DATA SUPPLIED
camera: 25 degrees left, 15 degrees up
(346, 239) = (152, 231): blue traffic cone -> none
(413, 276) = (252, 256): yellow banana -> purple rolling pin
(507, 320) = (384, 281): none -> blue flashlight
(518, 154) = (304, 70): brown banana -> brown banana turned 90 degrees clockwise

WHAT YOU HAVE TO DO
Keep the wording exact. Give all of the records again.

RESULT OF THIS EXERCISE
camera: 25 degrees left, 15 degrees up
(346, 239) = (152, 231): blue traffic cone -> none
(413, 276) = (252, 256): yellow banana -> purple rolling pin
(507, 320) = (384, 281): none -> blue flashlight
(518, 154) = (304, 70): brown banana -> brown banana turned 90 degrees clockwise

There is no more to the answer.